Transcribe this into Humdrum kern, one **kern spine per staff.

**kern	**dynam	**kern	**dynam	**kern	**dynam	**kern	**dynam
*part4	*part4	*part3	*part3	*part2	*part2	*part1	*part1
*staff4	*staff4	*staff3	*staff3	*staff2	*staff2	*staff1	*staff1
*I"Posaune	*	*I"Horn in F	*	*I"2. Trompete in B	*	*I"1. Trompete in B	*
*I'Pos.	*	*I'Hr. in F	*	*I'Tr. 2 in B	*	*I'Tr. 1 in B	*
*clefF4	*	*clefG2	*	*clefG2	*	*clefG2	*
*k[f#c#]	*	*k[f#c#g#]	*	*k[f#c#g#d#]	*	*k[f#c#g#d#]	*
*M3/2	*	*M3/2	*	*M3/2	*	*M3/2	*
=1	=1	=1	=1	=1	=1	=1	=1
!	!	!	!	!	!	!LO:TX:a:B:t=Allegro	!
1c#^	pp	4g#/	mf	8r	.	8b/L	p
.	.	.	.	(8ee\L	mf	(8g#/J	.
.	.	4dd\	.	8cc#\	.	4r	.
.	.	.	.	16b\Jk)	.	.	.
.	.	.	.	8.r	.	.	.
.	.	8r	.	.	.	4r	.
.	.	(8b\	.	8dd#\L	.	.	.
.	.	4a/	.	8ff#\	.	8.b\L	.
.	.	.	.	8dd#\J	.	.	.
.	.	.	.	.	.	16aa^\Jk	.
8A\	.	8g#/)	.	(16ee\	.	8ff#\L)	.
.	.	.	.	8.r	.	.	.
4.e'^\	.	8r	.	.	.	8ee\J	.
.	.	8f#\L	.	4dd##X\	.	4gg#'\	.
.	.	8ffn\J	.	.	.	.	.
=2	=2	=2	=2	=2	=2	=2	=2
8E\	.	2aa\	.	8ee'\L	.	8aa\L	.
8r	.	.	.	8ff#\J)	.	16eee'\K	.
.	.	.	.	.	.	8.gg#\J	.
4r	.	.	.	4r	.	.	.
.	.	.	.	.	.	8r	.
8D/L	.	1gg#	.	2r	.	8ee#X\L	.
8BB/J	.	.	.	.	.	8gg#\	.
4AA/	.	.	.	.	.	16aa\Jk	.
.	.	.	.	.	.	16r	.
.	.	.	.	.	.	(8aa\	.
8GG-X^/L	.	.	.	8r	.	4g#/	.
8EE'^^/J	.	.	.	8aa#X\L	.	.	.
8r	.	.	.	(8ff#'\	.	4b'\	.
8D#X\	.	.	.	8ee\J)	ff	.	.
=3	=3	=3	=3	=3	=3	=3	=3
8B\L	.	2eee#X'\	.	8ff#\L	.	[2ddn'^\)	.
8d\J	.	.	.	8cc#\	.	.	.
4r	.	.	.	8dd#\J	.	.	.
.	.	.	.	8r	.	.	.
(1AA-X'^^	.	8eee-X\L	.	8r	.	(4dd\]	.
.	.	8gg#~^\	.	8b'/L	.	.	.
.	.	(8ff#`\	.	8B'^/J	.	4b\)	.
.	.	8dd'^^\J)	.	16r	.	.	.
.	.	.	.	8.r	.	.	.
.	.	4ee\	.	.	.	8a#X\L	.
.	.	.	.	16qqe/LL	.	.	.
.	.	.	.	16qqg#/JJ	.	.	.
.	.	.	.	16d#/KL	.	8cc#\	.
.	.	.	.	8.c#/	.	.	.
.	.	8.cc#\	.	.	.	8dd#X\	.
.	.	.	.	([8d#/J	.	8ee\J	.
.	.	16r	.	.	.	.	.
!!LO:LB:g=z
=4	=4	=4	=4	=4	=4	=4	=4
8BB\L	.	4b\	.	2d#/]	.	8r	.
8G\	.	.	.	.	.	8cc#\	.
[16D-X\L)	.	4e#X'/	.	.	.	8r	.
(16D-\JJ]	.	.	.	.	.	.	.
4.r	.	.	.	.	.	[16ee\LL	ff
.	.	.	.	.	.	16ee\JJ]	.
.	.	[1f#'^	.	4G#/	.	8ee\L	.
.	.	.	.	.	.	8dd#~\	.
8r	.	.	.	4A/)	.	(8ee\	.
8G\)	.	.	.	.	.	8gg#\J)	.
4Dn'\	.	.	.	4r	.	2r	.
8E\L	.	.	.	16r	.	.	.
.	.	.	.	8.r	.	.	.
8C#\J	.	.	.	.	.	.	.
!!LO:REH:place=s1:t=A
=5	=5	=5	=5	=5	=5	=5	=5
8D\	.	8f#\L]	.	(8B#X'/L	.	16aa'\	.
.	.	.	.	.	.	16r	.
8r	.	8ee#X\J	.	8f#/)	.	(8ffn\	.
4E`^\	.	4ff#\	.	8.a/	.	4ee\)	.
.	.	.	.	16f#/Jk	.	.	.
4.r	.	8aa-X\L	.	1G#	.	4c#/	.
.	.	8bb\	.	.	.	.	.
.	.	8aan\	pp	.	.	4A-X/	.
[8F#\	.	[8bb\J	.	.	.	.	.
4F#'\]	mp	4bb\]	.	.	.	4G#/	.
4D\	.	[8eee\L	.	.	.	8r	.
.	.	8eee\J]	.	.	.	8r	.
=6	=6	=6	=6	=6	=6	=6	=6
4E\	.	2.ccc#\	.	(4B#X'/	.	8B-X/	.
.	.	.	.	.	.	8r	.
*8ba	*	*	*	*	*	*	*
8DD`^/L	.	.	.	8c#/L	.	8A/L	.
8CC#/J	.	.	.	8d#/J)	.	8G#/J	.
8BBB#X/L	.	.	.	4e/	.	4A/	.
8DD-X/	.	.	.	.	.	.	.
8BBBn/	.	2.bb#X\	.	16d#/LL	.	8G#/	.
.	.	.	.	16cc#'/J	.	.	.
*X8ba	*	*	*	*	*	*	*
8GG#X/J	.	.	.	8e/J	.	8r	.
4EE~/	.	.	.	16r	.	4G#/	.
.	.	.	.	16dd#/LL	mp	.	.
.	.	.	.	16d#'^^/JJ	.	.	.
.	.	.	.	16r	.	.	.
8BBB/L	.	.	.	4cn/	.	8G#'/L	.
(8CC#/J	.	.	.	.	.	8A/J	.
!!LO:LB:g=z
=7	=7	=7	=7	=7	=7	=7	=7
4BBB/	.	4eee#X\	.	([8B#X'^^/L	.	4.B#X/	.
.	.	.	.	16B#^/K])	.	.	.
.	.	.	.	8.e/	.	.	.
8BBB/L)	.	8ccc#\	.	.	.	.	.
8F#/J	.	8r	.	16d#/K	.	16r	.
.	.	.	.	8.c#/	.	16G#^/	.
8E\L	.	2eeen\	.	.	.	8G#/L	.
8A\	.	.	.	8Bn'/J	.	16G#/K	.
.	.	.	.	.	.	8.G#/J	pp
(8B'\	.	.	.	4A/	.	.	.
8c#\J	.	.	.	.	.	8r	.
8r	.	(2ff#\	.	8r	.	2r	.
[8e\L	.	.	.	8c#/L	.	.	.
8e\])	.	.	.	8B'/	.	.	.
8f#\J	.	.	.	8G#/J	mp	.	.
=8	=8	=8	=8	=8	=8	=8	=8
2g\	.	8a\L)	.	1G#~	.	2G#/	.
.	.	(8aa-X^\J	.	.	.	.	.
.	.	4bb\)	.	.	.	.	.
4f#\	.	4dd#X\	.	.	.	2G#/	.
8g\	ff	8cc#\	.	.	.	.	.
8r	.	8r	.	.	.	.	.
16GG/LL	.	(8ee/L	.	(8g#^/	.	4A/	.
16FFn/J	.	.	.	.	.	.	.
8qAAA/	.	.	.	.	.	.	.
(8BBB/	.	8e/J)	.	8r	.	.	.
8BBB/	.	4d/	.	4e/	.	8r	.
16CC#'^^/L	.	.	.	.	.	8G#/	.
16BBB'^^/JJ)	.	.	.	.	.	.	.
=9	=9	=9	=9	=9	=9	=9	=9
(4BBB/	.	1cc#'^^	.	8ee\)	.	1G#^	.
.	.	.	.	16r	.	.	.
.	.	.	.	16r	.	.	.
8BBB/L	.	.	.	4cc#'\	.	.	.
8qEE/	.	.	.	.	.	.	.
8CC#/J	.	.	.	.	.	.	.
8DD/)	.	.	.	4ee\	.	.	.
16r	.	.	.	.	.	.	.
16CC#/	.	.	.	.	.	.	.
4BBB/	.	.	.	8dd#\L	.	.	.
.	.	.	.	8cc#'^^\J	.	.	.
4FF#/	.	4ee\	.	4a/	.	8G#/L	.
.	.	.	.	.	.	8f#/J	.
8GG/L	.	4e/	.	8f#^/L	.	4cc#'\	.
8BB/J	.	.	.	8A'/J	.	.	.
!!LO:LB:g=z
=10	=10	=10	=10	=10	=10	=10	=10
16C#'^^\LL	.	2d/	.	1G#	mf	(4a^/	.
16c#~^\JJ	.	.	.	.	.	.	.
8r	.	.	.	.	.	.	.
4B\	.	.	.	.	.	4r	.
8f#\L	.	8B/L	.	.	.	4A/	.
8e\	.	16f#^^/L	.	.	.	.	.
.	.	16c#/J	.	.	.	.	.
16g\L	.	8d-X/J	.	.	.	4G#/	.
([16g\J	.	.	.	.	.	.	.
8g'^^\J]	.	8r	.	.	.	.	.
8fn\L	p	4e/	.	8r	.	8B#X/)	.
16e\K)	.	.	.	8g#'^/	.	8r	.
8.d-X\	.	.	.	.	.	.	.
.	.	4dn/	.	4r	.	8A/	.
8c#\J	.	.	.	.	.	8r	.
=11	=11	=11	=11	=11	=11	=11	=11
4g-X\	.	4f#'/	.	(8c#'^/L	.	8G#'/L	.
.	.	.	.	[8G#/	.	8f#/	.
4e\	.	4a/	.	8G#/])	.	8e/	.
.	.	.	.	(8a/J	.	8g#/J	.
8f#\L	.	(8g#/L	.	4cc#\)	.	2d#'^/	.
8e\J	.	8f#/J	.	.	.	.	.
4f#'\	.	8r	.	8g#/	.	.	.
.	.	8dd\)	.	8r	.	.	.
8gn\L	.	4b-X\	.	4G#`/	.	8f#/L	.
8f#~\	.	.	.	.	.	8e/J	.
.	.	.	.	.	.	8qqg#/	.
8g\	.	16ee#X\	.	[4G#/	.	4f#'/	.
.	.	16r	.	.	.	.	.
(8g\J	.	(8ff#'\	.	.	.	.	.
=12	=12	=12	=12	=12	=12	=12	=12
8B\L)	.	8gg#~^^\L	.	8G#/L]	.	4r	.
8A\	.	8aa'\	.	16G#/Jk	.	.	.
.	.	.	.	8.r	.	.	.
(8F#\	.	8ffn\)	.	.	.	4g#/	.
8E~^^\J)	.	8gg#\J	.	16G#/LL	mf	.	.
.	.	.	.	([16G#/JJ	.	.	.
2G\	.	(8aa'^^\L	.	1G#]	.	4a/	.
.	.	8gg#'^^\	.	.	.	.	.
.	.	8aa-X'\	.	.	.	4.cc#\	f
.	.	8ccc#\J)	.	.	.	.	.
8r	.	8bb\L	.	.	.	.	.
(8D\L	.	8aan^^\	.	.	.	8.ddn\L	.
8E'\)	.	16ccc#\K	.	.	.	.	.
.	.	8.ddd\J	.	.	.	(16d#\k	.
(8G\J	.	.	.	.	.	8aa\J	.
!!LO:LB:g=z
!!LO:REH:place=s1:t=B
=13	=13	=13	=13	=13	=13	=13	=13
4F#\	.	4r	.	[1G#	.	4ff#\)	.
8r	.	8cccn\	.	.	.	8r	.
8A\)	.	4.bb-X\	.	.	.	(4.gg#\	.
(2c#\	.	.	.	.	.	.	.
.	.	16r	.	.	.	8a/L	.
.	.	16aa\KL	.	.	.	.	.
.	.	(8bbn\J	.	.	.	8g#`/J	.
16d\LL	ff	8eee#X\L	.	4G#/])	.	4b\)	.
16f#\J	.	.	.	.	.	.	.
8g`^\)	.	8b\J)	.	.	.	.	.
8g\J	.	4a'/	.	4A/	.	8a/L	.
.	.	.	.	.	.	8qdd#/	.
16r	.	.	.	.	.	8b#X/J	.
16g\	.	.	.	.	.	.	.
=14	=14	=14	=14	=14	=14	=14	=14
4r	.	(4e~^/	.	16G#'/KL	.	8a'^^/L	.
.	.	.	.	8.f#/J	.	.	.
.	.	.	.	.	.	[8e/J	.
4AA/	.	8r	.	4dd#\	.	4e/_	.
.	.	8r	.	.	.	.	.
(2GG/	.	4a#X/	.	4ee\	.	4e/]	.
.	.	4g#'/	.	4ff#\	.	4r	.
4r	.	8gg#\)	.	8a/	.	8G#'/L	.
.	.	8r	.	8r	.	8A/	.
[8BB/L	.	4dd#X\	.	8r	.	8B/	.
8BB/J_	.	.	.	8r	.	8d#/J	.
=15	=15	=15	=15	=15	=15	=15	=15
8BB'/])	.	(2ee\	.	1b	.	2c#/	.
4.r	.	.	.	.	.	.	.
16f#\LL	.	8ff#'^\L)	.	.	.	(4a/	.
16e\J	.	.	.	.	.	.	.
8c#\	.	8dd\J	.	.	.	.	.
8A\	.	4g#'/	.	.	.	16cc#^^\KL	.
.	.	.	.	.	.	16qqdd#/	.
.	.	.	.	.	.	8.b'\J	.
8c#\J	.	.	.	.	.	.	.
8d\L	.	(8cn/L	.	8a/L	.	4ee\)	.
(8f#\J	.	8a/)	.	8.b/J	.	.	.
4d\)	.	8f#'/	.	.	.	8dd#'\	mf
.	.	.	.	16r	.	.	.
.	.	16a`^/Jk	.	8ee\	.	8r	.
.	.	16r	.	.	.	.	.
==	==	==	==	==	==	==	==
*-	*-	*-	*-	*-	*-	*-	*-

WRITTEN INSTRUCTION: Please report each line above that contains the string "kern". Case counts.

WRITTEN SOLUTION:
Transcribe this into Humdrum kern, one **kern spine per staff.
**kern	**dynam	**kern	**dynam	**kern	**dynam	**kern	**dynam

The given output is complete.